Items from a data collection
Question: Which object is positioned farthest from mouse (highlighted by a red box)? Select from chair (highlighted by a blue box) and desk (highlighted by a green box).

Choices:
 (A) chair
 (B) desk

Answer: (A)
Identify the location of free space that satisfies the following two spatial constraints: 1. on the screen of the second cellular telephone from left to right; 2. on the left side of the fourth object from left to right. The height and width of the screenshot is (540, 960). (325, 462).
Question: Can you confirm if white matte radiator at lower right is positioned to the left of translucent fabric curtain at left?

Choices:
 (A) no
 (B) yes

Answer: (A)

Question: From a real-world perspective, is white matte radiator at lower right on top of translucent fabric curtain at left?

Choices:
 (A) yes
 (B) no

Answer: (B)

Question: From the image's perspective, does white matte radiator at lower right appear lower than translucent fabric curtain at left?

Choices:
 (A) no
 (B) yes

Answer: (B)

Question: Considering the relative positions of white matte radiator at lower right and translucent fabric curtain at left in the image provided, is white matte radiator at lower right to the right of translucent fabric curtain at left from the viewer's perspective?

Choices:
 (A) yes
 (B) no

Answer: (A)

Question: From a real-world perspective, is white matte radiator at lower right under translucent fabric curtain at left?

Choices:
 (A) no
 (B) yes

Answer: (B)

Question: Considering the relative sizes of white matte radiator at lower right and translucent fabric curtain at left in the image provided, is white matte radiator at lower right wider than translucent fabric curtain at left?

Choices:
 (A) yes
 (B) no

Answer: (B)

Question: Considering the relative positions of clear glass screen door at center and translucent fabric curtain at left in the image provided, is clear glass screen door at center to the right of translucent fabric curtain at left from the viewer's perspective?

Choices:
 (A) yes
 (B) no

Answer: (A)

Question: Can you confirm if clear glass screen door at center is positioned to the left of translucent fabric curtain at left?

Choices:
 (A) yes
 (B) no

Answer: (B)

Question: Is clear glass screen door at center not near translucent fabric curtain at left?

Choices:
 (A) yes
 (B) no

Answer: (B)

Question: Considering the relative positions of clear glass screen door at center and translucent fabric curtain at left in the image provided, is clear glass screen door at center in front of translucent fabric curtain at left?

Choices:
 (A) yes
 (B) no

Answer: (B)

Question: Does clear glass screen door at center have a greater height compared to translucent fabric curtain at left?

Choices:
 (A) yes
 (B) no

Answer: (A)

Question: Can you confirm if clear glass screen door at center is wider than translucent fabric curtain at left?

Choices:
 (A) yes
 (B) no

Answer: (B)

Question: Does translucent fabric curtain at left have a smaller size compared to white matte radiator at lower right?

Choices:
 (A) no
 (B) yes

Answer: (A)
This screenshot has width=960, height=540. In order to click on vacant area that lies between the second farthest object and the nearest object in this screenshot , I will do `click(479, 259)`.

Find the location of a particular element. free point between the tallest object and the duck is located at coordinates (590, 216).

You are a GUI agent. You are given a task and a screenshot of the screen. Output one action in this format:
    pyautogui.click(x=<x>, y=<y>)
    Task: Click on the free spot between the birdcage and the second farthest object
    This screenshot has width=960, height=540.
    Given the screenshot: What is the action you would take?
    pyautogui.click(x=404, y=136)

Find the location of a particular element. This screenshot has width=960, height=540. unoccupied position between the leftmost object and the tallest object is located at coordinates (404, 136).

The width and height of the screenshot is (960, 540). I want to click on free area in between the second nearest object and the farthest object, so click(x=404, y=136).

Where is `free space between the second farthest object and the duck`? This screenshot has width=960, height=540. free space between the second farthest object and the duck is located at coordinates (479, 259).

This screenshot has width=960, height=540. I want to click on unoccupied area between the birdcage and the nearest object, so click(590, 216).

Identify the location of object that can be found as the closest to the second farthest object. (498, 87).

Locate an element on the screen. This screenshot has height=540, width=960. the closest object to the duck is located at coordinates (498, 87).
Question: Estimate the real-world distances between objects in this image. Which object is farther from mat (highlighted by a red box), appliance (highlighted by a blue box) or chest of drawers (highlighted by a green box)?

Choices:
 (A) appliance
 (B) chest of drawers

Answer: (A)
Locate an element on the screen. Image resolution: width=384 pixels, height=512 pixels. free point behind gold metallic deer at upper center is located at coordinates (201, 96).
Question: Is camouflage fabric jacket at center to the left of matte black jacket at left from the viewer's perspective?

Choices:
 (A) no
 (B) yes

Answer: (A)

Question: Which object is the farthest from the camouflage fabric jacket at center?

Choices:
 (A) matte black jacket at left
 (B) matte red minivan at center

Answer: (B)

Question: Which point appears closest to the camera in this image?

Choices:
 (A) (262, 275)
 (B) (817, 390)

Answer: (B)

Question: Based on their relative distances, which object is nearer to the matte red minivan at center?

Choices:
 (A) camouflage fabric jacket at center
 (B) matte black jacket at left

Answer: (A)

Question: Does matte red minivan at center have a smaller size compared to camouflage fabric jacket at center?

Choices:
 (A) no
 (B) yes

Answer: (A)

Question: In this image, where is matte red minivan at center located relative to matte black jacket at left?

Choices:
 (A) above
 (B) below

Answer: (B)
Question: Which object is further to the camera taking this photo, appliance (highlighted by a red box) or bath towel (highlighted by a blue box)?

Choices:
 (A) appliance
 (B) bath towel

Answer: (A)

* **WHAT IS EXPECTED**
Can you write out all the items above again, renaming "translucent fabric curtain" to "sheer fabric curtain" wherever it occurs and changing nothing else?

* **OUTPUT**
Question: Which object is positioned farthest from mouse (highlighted by a red box)? Select from chair (highlighted by a blue box) and desk (highlighted by a green box).

Choices:
 (A) chair
 (B) desk

Answer: (A)
Identify the location of free space that satisfies the following two spatial constraints: 1. on the screen of the second cellular telephone from left to right; 2. on the left side of the fourth object from left to right. The height and width of the screenshot is (540, 960). (325, 462).
Question: Can you confirm if white matte radiator at lower right is positioned to the left of sheer fabric curtain at left?

Choices:
 (A) no
 (B) yes

Answer: (A)

Question: From a real-world perspective, is white matte radiator at lower right on top of sheer fabric curtain at left?

Choices:
 (A) yes
 (B) no

Answer: (B)

Question: From the image's perspective, does white matte radiator at lower right appear lower than sheer fabric curtain at left?

Choices:
 (A) no
 (B) yes

Answer: (B)

Question: Considering the relative positions of white matte radiator at lower right and sheer fabric curtain at left in the image provided, is white matte radiator at lower right to the right of sheer fabric curtain at left from the viewer's perspective?

Choices:
 (A) yes
 (B) no

Answer: (A)

Question: From a real-world perspective, is white matte radiator at lower right under sheer fabric curtain at left?

Choices:
 (A) no
 (B) yes

Answer: (B)

Question: Considering the relative sizes of white matte radiator at lower right and sheer fabric curtain at left in the image provided, is white matte radiator at lower right wider than sheer fabric curtain at left?

Choices:
 (A) yes
 (B) no

Answer: (B)

Question: Considering the relative positions of clear glass screen door at center and sheer fabric curtain at left in the image provided, is clear glass screen door at center to the right of sheer fabric curtain at left from the viewer's perspective?

Choices:
 (A) yes
 (B) no

Answer: (A)

Question: Can you confirm if clear glass screen door at center is positioned to the left of sheer fabric curtain at left?

Choices:
 (A) yes
 (B) no

Answer: (B)

Question: Is clear glass screen door at center not near sheer fabric curtain at left?

Choices:
 (A) yes
 (B) no

Answer: (B)

Question: Considering the relative positions of clear glass screen door at center and sheer fabric curtain at left in the image provided, is clear glass screen door at center in front of sheer fabric curtain at left?

Choices:
 (A) yes
 (B) no

Answer: (B)

Question: Does clear glass screen door at center have a greater height compared to sheer fabric curtain at left?

Choices:
 (A) yes
 (B) no

Answer: (A)

Question: Can you confirm if clear glass screen door at center is wider than sheer fabric curtain at left?

Choices:
 (A) yes
 (B) no

Answer: (B)

Question: Does sheer fabric curtain at left have a smaller size compared to white matte radiator at lower right?

Choices:
 (A) no
 (B) yes

Answer: (A)
This screenshot has width=960, height=540. In order to click on vacant area that lies between the second farthest object and the nearest object in this screenshot , I will do `click(479, 259)`.

Find the location of a particular element. free point between the tallest object and the duck is located at coordinates (590, 216).

You are a GUI agent. You are given a task and a screenshot of the screen. Output one action in this format:
    pyautogui.click(x=<x>, y=<y>)
    Task: Click on the free spot between the birdcage and the second farthest object
    This screenshot has width=960, height=540.
    Given the screenshot: What is the action you would take?
    pyautogui.click(x=404, y=136)

Find the location of a particular element. This screenshot has width=960, height=540. unoccupied position between the leftmost object and the tallest object is located at coordinates (404, 136).

The width and height of the screenshot is (960, 540). I want to click on free area in between the second nearest object and the farthest object, so click(x=404, y=136).

Where is `free space between the second farthest object and the duck`? This screenshot has width=960, height=540. free space between the second farthest object and the duck is located at coordinates (479, 259).

This screenshot has width=960, height=540. I want to click on unoccupied area between the birdcage and the nearest object, so click(590, 216).

Identify the location of object that can be found as the closest to the second farthest object. (498, 87).

Locate an element on the screen. This screenshot has height=540, width=960. the closest object to the duck is located at coordinates (498, 87).
Question: Estimate the real-world distances between objects in this image. Which object is farther from mat (highlighted by a red box), appliance (highlighted by a blue box) or chest of drawers (highlighted by a green box)?

Choices:
 (A) appliance
 (B) chest of drawers

Answer: (A)
Locate an element on the screen. Image resolution: width=384 pixels, height=512 pixels. free point behind gold metallic deer at upper center is located at coordinates (201, 96).
Question: Is camouflage fabric jacket at center to the left of matte black jacket at left from the viewer's perspective?

Choices:
 (A) no
 (B) yes

Answer: (A)

Question: Which object is the farthest from the camouflage fabric jacket at center?

Choices:
 (A) matte black jacket at left
 (B) matte red minivan at center

Answer: (B)

Question: Which point appears closest to the camera in this image?

Choices:
 (A) (262, 275)
 (B) (817, 390)

Answer: (B)

Question: Based on their relative distances, which object is nearer to the matte red minivan at center?

Choices:
 (A) camouflage fabric jacket at center
 (B) matte black jacket at left

Answer: (A)

Question: Does matte red minivan at center have a smaller size compared to camouflage fabric jacket at center?

Choices:
 (A) no
 (B) yes

Answer: (A)

Question: In this image, where is matte red minivan at center located relative to matte black jacket at left?

Choices:
 (A) above
 (B) below

Answer: (B)
Question: Which object is further to the camera taking this photo, appliance (highlighted by a red box) or bath towel (highlighted by a blue box)?

Choices:
 (A) appliance
 (B) bath towel

Answer: (A)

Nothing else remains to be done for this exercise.